[Image sets with object changes]

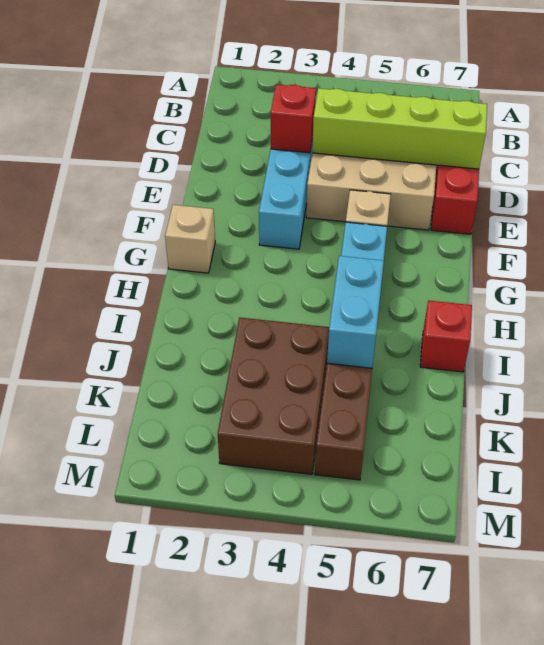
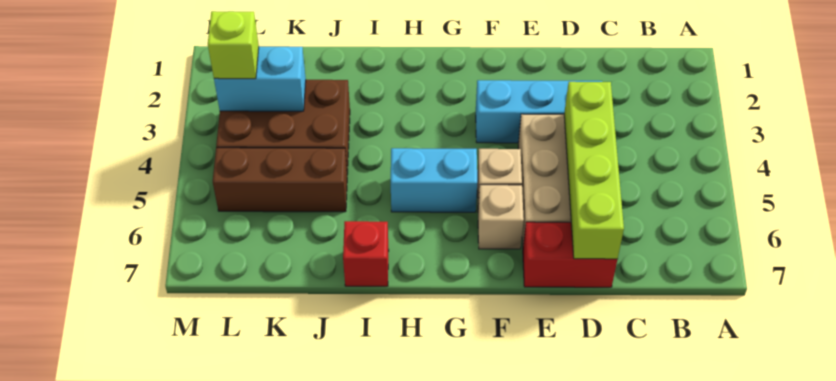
red brick D3 level 2 -> none
tan brick G1 level 1 -> tan brick F6 level 1
cyan brick I5:J5 level 2 -> cyan brick K3:L3 level 2
none -> lime brick L3 level 3

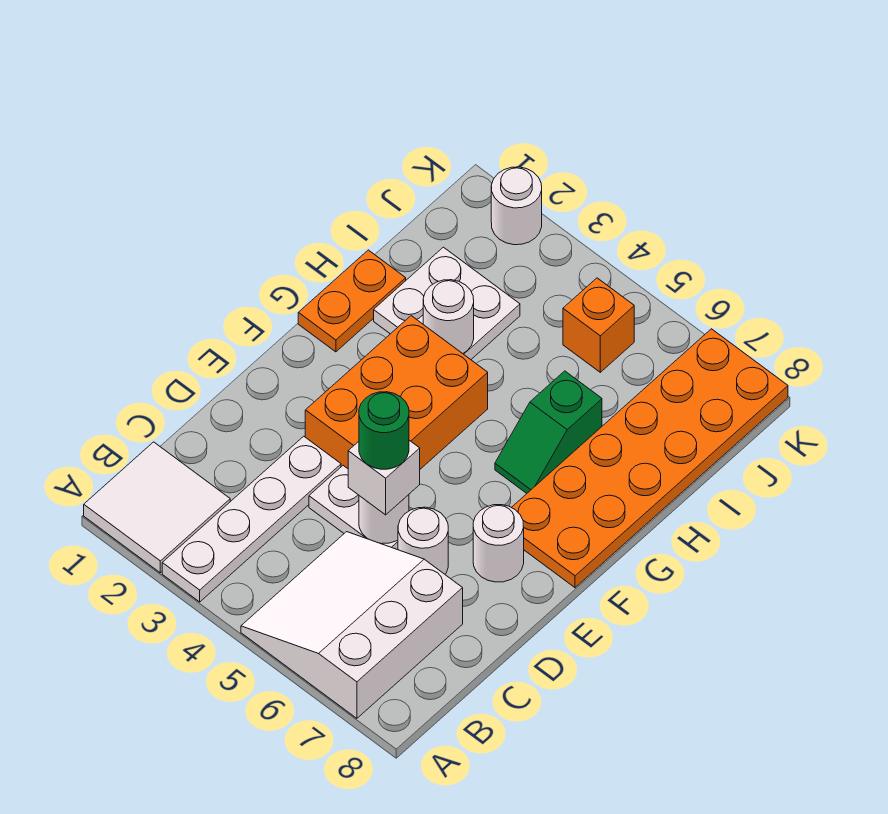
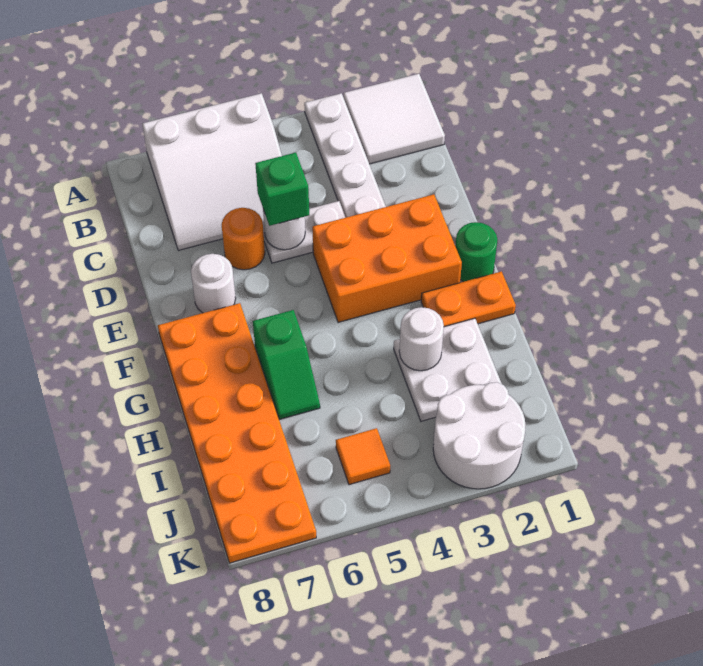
white slope A5:C7 level 1 top 7 -> white slope A5:C7 level 1 top A
white brick D5 level 3 -> green brick D5 level 3
green round brick D5 level 4 -> green round brick F1 level 1
white round brick D6 level 1 -> orange round brick D6 level 1
orange brick E3:G4 level 1 -> orange brick E2:F4 level 1
orange plate G1:H1 level 1 -> orange plate G1:G2 level 1
green slope G6:H6 level 1 top H -> green slope G6:H6 level 1 top G
orange brick J5 level 1 -> orange tile J5 level 1
white round brick K2 level 1 -> white round brick J2:K3 level 1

* _About this exercise_
What is needed is a word-for-word restatement of the entries, minus any pictures.

* _Problem solution_
red brick D3 level 2 -> none
tan brick G1 level 1 -> tan brick F6 level 1
cyan brick I5:J5 level 2 -> cyan brick K3:L3 level 2
none -> lime brick L3 level 3

white slope A5:C7 level 1 top 7 -> white slope A5:C7 level 1 top A
white brick D5 level 3 -> green brick D5 level 3
green round brick D5 level 4 -> green round brick F1 level 1
white round brick D6 level 1 -> orange round brick D6 level 1
orange brick E3:G4 level 1 -> orange brick E2:F4 level 1
orange plate G1:H1 level 1 -> orange plate G1:G2 level 1
green slope G6:H6 level 1 top H -> green slope G6:H6 level 1 top G
orange brick J5 level 1 -> orange tile J5 level 1
white round brick K2 level 1 -> white round brick J2:K3 level 1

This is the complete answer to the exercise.